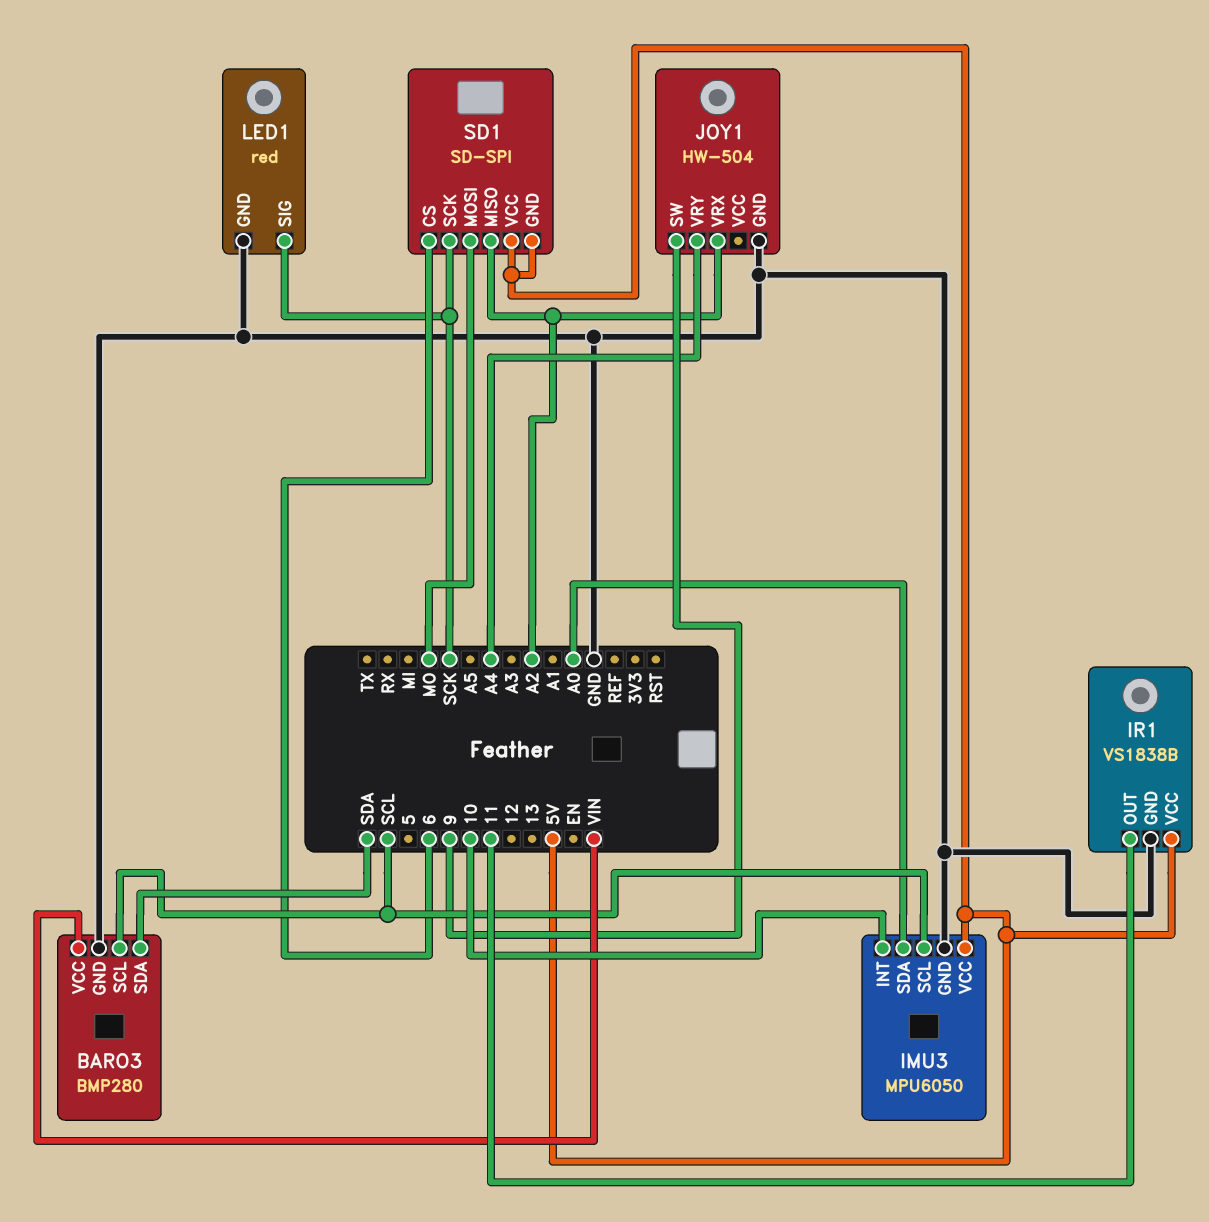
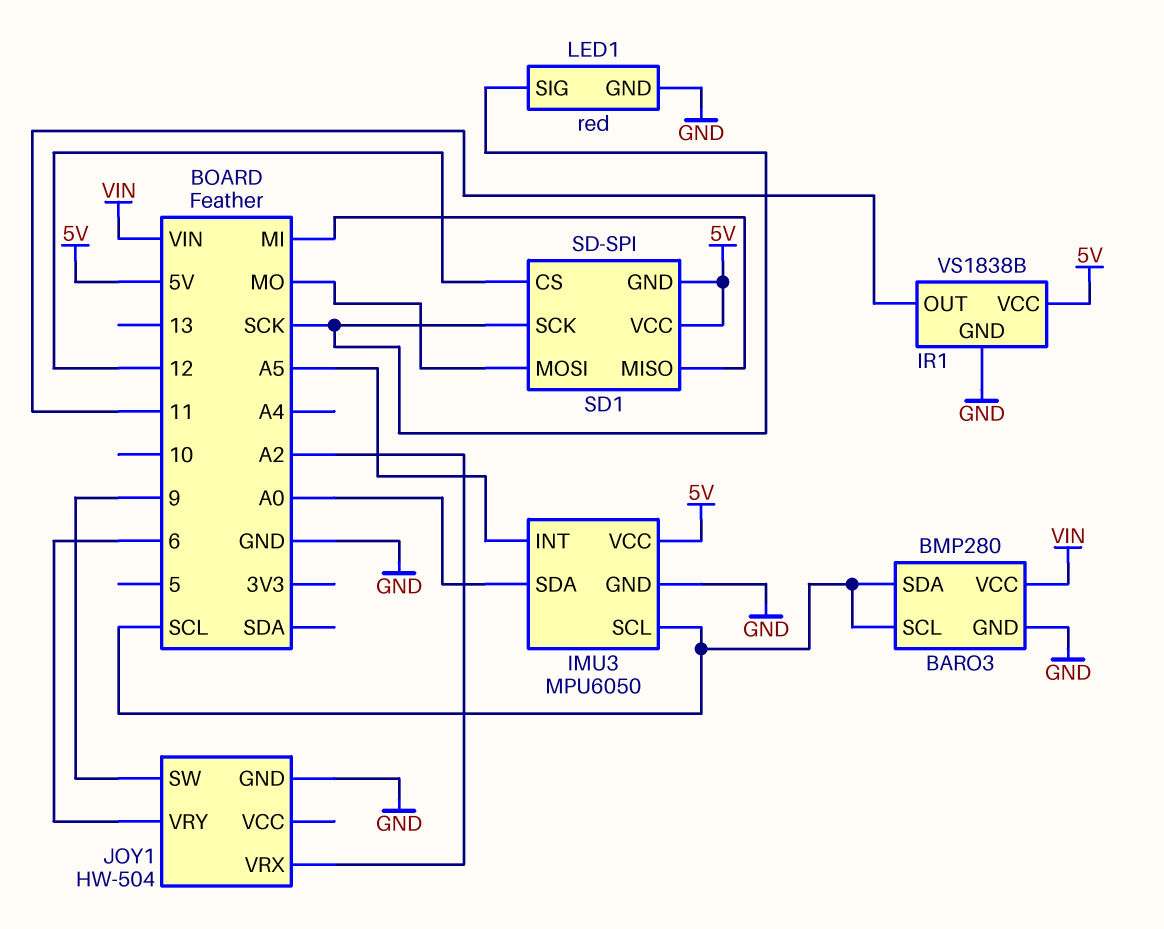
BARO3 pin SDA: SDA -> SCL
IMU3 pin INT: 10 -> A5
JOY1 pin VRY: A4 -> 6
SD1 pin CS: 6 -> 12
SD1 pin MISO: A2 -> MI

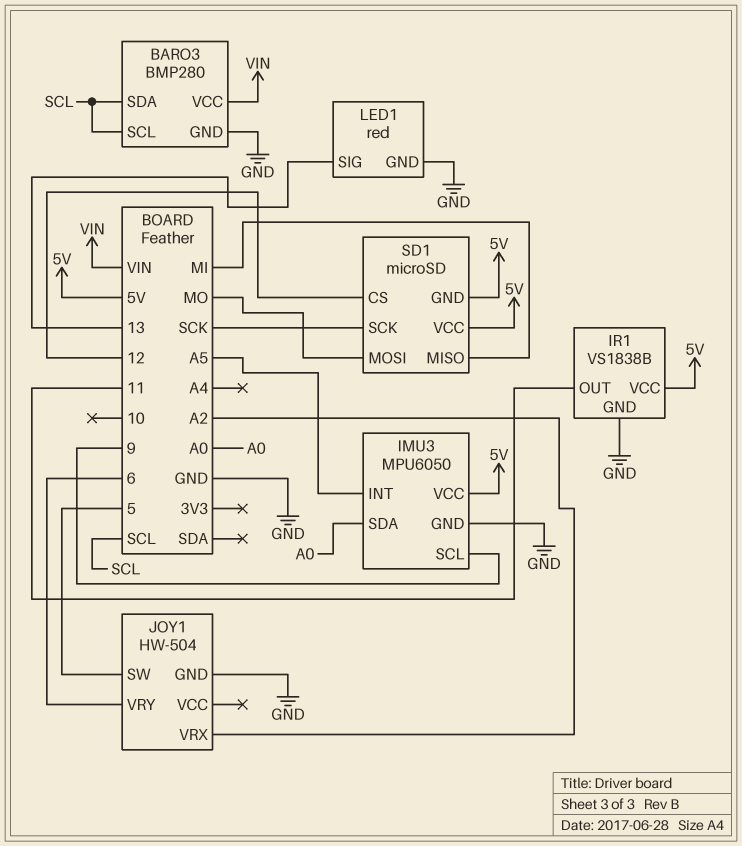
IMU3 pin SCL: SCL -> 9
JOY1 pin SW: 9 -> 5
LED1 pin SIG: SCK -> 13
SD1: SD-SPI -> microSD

## Assigned task
Could you repeat all of the entries exactly, without the pictures?

## Solution for this exercise
BARO3 pin SDA: SDA -> SCL
IMU3 pin INT: 10 -> A5
JOY1 pin VRY: A4 -> 6
SD1 pin CS: 6 -> 12
SD1 pin MISO: A2 -> MI

IMU3 pin SCL: SCL -> 9
JOY1 pin SW: 9 -> 5
LED1 pin SIG: SCK -> 13
SD1: SD-SPI -> microSD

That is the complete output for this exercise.